What is being asked
Whenever the string "LIGHT" appears in a line below, please copy the line out.

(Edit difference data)
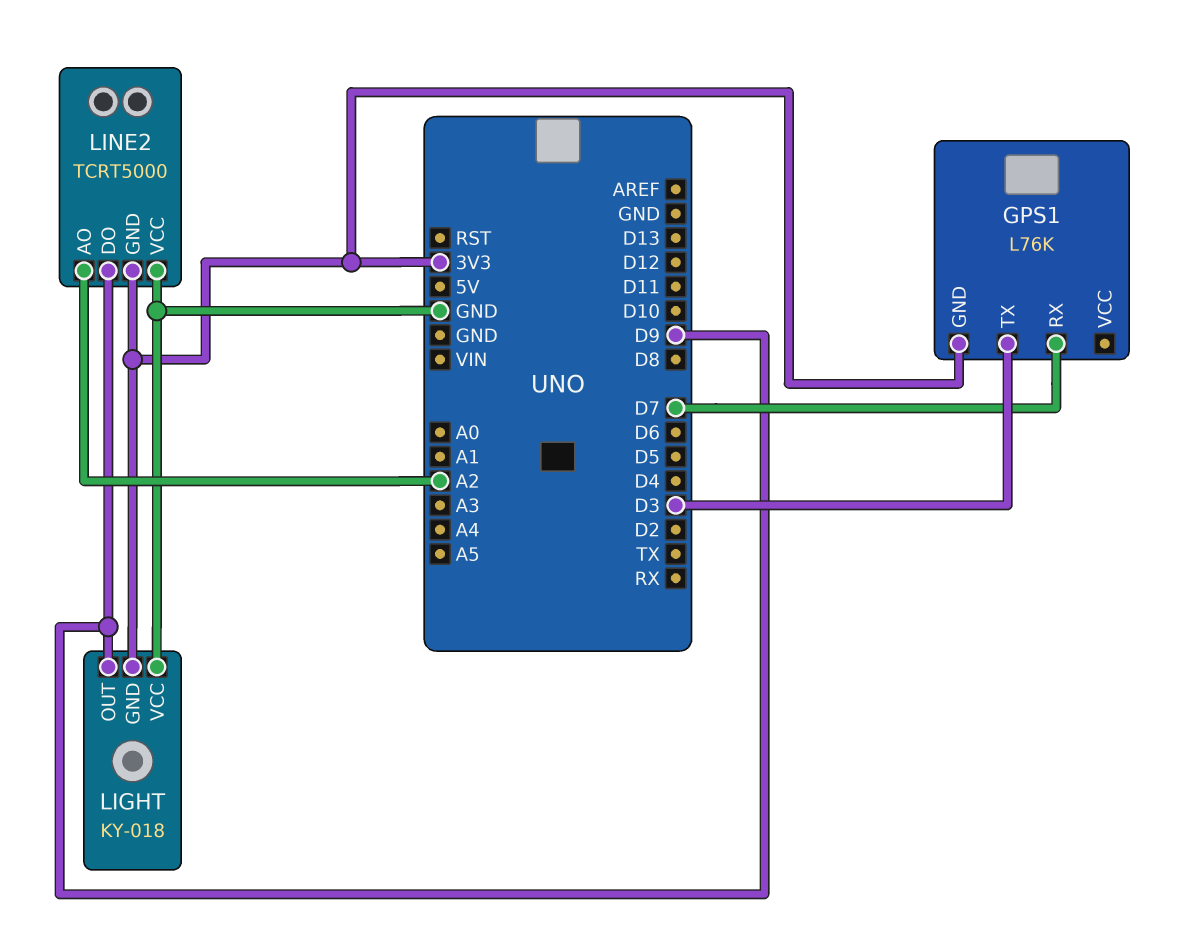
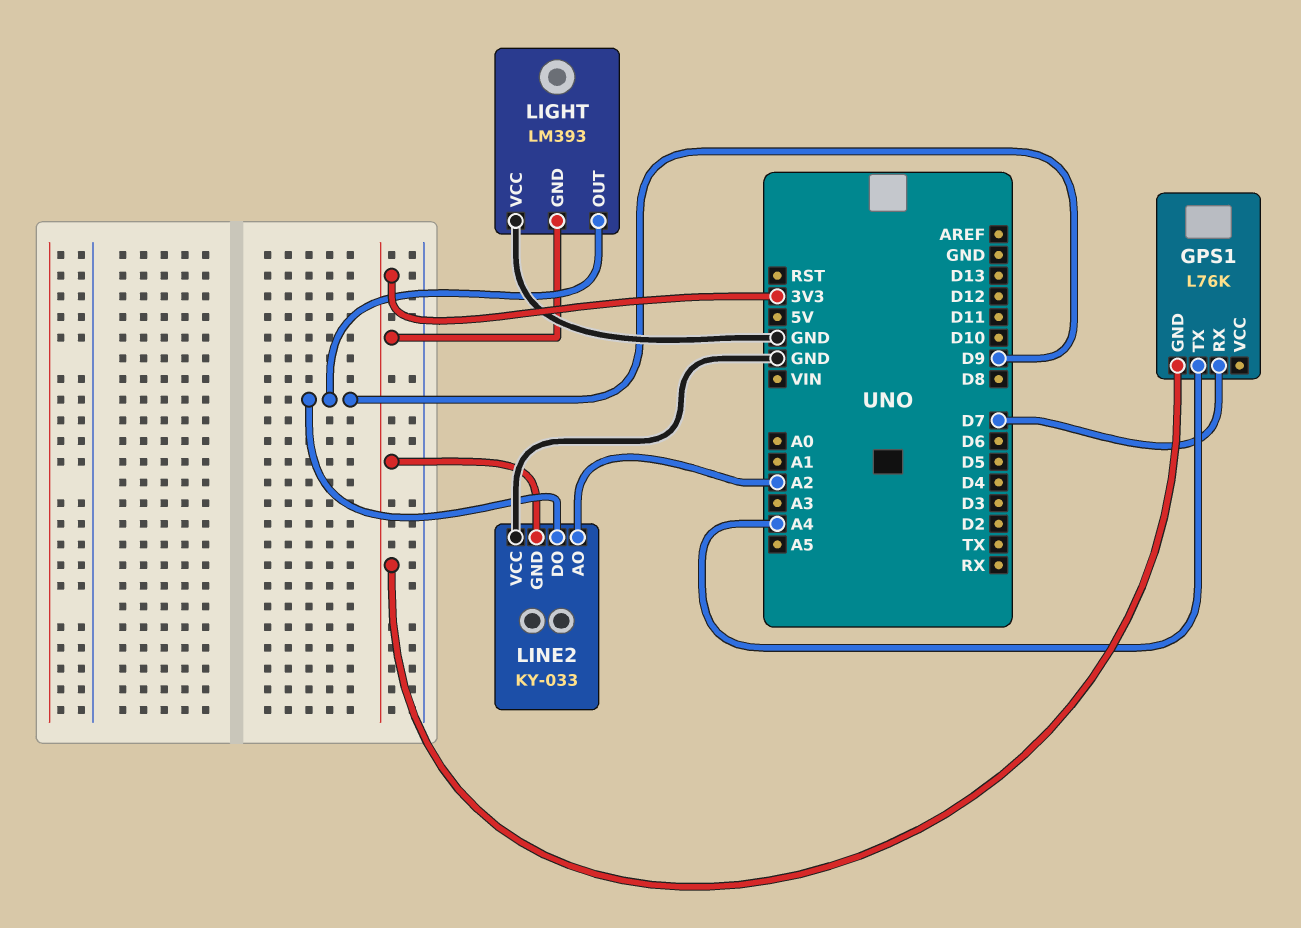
GPS1 pin TX: D3 -> A4
LIGHT: KY-018 -> LM393
LINE2: TCRT5000 -> KY-033

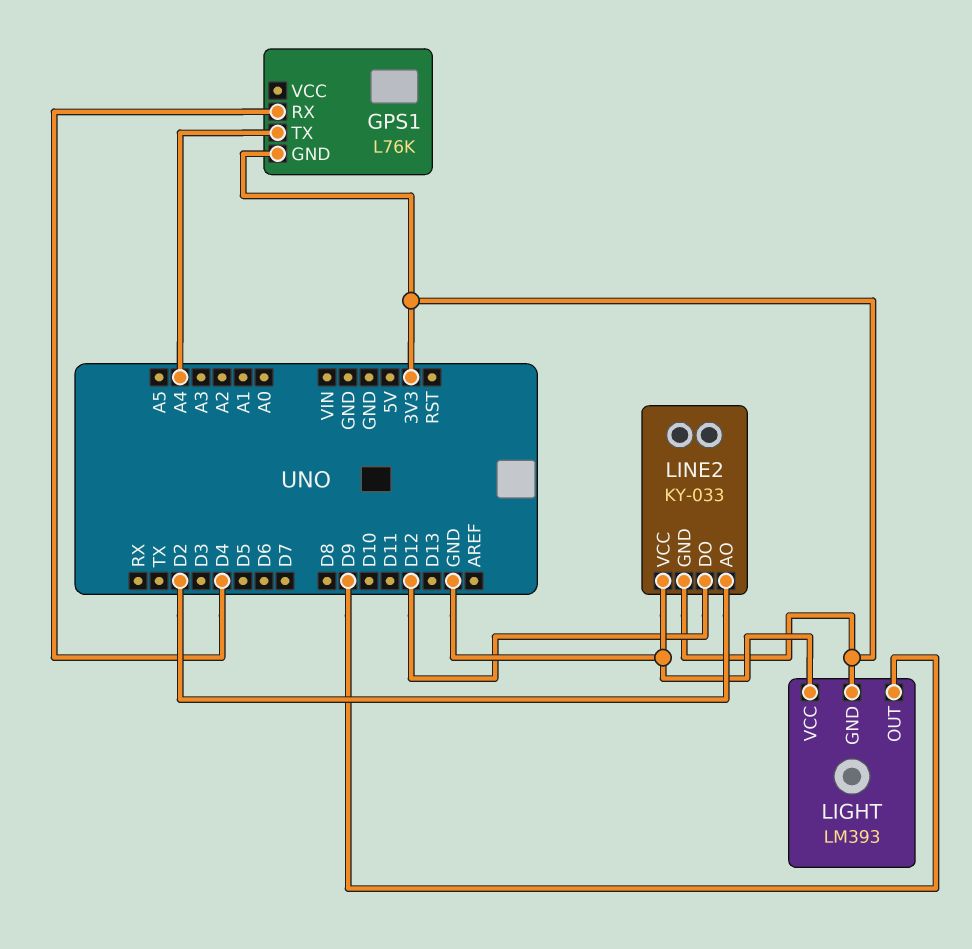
GPS1 pin RX: D7 -> D4
LINE2 pin AO: A2 -> D2
LINE2 pin DO: D9 -> D12

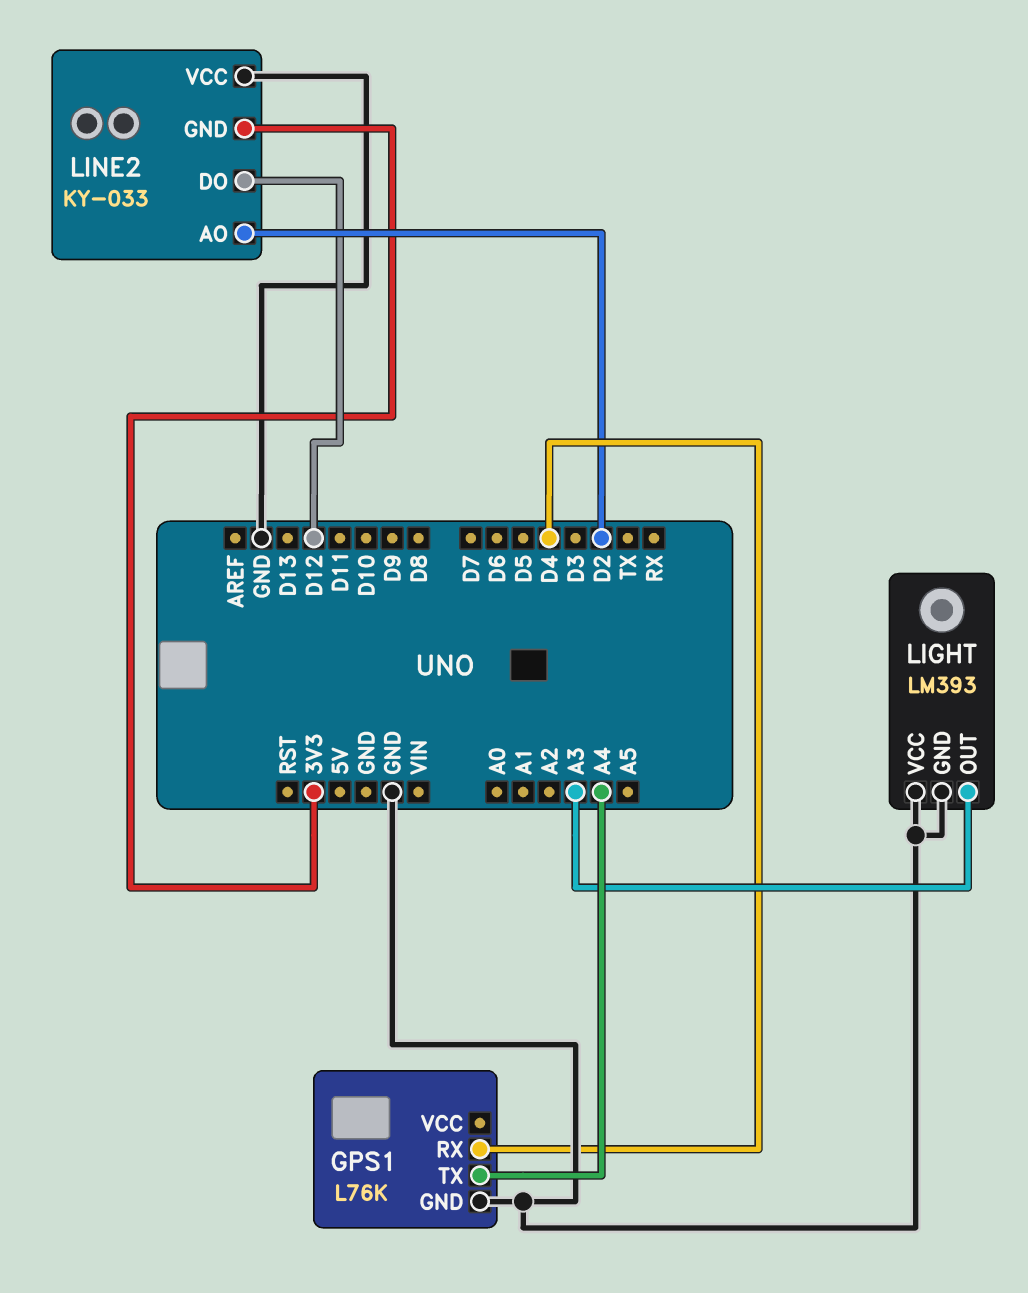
GPS1 pin GND: 3V3 -> GND
LIGHT pin GND: 3V3 -> GND
LIGHT pin OUT: D9 -> A3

Answer space
LIGHT: KY-018 -> LM393
LIGHT pin GND: 3V3 -> GND
LIGHT pin OUT: D9 -> A3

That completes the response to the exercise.